What you should do. Report, from the records below, every line where the word "wedge" appears.

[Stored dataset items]

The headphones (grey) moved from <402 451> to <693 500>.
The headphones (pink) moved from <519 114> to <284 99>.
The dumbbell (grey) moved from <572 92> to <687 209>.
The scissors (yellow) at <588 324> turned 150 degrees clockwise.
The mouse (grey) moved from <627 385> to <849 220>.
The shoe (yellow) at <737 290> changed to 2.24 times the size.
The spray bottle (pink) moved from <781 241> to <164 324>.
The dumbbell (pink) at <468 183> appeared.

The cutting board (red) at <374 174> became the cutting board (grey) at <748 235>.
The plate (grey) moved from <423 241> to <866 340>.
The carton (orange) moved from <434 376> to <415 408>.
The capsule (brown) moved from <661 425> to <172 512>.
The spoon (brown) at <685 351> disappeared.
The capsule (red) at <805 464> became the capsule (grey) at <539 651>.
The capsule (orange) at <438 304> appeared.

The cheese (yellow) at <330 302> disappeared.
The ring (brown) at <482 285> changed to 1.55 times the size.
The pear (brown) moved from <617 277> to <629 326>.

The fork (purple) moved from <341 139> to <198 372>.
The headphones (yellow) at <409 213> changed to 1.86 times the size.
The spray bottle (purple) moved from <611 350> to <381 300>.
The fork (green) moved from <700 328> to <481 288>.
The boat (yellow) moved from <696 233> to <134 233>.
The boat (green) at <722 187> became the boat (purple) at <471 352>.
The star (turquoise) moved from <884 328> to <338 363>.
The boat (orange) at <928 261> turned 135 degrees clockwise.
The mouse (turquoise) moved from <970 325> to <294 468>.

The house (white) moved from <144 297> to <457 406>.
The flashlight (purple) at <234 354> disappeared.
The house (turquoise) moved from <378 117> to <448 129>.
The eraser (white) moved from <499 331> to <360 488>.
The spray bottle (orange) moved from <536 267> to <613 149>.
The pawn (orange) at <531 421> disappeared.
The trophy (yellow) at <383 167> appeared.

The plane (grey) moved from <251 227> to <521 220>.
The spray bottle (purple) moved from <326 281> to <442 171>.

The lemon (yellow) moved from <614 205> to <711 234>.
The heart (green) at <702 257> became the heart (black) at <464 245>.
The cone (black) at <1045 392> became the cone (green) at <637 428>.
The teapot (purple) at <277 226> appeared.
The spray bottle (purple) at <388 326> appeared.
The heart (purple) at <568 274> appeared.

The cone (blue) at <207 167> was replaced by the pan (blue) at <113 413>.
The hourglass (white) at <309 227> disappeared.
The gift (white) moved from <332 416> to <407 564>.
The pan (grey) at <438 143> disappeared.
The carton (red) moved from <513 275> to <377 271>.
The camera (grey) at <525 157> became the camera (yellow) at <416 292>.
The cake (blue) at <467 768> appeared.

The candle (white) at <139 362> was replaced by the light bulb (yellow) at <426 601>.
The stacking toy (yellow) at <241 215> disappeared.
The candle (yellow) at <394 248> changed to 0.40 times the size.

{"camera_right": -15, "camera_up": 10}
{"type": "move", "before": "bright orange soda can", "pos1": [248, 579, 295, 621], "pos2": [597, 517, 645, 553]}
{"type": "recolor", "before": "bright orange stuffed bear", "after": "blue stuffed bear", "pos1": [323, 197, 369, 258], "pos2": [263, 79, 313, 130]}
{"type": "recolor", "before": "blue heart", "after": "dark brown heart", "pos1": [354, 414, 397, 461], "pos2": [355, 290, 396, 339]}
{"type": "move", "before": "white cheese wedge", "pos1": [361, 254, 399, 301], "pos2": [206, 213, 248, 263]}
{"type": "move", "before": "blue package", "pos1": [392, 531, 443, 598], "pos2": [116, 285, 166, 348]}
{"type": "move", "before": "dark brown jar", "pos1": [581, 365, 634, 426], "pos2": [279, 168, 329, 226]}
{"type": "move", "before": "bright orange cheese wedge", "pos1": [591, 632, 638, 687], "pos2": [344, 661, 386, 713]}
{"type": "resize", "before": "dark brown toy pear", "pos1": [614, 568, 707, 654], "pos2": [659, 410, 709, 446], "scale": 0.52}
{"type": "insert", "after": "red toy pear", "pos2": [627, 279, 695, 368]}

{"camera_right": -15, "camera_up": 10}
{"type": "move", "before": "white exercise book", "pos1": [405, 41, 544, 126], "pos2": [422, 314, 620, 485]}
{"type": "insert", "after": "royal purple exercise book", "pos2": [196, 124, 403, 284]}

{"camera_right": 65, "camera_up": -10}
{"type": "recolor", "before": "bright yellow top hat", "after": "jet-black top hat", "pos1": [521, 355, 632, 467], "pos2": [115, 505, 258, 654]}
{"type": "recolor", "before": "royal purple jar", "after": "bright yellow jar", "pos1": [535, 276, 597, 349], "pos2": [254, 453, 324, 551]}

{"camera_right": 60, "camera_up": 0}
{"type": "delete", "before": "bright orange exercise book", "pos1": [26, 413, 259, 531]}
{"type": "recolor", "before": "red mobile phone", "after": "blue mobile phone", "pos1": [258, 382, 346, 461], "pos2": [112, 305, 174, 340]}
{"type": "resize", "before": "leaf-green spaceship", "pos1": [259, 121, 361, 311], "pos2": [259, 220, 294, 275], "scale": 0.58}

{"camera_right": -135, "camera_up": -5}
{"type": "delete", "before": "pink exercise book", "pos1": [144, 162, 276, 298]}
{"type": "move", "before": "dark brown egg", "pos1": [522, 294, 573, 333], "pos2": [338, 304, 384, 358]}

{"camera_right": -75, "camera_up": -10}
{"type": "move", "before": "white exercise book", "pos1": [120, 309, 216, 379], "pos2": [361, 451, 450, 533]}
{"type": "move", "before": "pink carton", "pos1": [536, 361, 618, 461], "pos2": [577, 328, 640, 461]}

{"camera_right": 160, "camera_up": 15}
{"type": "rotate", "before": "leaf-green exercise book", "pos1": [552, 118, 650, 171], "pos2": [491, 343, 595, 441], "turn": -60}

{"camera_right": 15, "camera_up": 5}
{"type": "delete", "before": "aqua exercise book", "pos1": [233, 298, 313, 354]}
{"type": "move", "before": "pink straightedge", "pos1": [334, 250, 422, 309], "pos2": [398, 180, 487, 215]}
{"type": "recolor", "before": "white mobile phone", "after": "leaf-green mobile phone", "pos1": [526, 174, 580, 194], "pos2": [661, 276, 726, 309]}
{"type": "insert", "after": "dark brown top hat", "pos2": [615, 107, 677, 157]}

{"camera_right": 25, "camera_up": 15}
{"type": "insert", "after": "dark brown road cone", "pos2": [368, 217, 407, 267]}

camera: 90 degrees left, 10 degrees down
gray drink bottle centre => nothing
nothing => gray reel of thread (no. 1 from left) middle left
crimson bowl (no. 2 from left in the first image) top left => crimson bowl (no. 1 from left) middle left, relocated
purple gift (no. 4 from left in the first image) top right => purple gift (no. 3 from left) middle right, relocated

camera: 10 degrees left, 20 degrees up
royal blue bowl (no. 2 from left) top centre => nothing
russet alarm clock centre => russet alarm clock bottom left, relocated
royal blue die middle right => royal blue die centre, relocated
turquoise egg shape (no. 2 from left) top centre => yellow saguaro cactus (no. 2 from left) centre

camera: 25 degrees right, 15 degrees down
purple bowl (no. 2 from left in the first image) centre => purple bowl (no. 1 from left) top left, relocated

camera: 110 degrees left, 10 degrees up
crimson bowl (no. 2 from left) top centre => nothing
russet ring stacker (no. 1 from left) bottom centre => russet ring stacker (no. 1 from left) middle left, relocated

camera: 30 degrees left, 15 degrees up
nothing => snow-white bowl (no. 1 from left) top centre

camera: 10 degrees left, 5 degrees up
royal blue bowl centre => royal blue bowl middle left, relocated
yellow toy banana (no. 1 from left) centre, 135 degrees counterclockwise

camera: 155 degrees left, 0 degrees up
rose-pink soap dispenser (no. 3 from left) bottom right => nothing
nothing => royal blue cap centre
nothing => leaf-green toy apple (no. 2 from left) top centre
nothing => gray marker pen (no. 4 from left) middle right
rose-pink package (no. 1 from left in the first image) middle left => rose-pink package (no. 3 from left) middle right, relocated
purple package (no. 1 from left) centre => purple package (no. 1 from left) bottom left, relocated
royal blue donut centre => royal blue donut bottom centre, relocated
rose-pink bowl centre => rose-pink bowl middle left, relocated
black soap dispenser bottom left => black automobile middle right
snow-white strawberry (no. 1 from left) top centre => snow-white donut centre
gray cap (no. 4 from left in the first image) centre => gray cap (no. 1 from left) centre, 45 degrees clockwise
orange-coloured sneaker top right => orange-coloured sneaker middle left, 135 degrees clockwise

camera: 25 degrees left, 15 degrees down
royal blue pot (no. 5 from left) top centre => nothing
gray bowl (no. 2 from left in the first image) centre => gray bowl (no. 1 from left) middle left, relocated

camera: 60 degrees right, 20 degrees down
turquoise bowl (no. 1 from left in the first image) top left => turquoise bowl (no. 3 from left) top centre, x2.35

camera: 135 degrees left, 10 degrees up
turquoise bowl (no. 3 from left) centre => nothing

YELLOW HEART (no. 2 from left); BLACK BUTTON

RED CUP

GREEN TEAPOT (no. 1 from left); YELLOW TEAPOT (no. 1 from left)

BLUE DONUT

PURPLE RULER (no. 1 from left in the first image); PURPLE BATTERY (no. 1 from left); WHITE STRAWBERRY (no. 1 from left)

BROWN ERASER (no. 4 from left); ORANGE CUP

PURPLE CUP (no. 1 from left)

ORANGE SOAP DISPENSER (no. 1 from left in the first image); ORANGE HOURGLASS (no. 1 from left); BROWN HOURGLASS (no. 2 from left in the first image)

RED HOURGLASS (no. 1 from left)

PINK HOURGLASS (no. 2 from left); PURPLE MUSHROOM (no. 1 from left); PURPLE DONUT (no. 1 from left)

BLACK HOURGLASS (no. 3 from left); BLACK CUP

Task result.
{"type": "move", "before": "white cheese wedge", "pos1": [361, 254, 399, 301], "pos2": [206, 213, 248, 263]}
{"type": "move", "before": "bright orange cheese wedge", "pos1": [591, 632, 638, 687], "pos2": [344, 661, 386, 713]}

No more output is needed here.